### THE INPUT

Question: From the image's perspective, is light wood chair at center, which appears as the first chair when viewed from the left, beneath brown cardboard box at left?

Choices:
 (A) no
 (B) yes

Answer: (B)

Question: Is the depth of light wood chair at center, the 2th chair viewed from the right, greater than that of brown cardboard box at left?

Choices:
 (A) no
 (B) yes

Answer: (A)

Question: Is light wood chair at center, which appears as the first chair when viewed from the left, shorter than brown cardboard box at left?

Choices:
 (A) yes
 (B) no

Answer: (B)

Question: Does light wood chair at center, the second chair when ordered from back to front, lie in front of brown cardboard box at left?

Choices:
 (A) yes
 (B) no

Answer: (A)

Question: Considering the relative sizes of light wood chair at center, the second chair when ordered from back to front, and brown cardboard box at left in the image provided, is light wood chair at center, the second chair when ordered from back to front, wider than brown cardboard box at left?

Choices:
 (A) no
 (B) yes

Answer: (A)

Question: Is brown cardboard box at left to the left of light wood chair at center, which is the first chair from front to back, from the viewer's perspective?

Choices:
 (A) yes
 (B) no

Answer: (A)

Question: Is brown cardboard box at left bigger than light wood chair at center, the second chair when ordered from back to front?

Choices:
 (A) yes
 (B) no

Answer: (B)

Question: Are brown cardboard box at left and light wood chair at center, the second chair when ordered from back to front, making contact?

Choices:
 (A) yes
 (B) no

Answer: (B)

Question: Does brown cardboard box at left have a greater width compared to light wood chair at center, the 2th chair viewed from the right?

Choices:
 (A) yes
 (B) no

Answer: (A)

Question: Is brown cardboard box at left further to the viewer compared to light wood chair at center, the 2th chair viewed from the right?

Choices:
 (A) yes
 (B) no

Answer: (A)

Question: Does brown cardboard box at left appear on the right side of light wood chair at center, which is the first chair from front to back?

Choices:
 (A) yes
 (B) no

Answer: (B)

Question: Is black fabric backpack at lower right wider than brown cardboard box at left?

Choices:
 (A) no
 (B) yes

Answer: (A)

### WHAT THE TASK REQUIRES
Please lay out every line of the records above as a Markdown table, skipping blank lines, with one column headed "Row" for the row number and one headed "Record line" for the line.

### OUTPUT FOR THIS TASK
| Row | Record line |
|---|---|
| 1 | Question: From the image's perspective, is light wood chair at center, which appears as the first chair when viewed from the left, beneath brown cardboard box at left? |
| 2 | Choices: |
| 3 |  (A) no |
| 4 |  (B) yes |
| 5 | Answer: (B) |
| 6 | Question: Is the depth of light wood chair at center, the 2th chair viewed from the right, greater than that of brown cardboard box at left? |
| 7 | Choices: |
| 8 |  (A) no |
| 9 |  (B) yes |
| 10 | Answer: (A) |
| 11 | Question: Is light wood chair at center, which appears as the first chair when viewed from the left, shorter than brown cardboard box at left? |
| 12 | Choices: |
| 13 |  (A) yes |
| 14 |  (B) no |
| 15 | Answer: (B) |
| 16 | Question: Does light wood chair at center, the second chair when ordered from back to front, lie in front of brown cardboard box at left? |
| 17 | Choices: |
| 18 |  (A) yes |
| 19 |  (B) no |
| 20 | Answer: (A) |
| 21 | Question: Considering the relative sizes of light wood chair at center, the second chair when ordered from back to front, and brown cardboard box at left in the image provided, is light wood chair at center, the second chair when ordered from back to front, wider than brown cardboard box at left? |
| 22 | Choices: |
| 23 |  (A) no |
| 24 |  (B) yes |
| 25 | Answer: (A) |
| 26 | Question: Is brown cardboard box at left to the left of light wood chair at center, which is the first chair from front to back, from the viewer's perspective? |
| 27 | Choices: |
| 28 |  (A) yes |
| 29 |  (B) no |
| 30 | Answer: (A) |
| 31 | Question: Is brown cardboard box at left bigger than light wood chair at center, the second chair when ordered from back to front? |
| 32 | Choices: |
| 33 |  (A) yes |
| 34 |  (B) no |
| 35 | Answer: (B) |
| 36 | Question: Are brown cardboard box at left and light wood chair at center, the second chair when ordered from back to front, making contact? |
| 37 | Choices: |
| 38 |  (A) yes |
| 39 |  (B) no |
| 40 | Answer: (B) |
| 41 | Question: Does brown cardboard box at left have a greater width compared to light wood chair at center, the 2th chair viewed from the right? |
| 42 | Choices: |
| 43 |  (A) yes |
| 44 |  (B) no |
| 45 | Answer: (A) |
| 46 | Question: Is brown cardboard box at left further to the viewer compared to light wood chair at center, the 2th chair viewed from the right? |
| 47 | Choices: |
| 48 |  (A) yes |
| 49 |  (B) no |
| 50 | Answer: (A) |
| 51 | Question: Does brown cardboard box at left appear on the right side of light wood chair at center, which is the first chair from front to back? |
| 52 | Choices: |
| 53 |  (A) yes |
| 54 |  (B) no |
| 55 | Answer: (B) |
| 56 | Question: Is black fabric backpack at lower right wider than brown cardboard box at left? |
| 57 | Choices: |
| 58 |  (A) no |
| 59 |  (B) yes |
| 60 | Answer: (A) |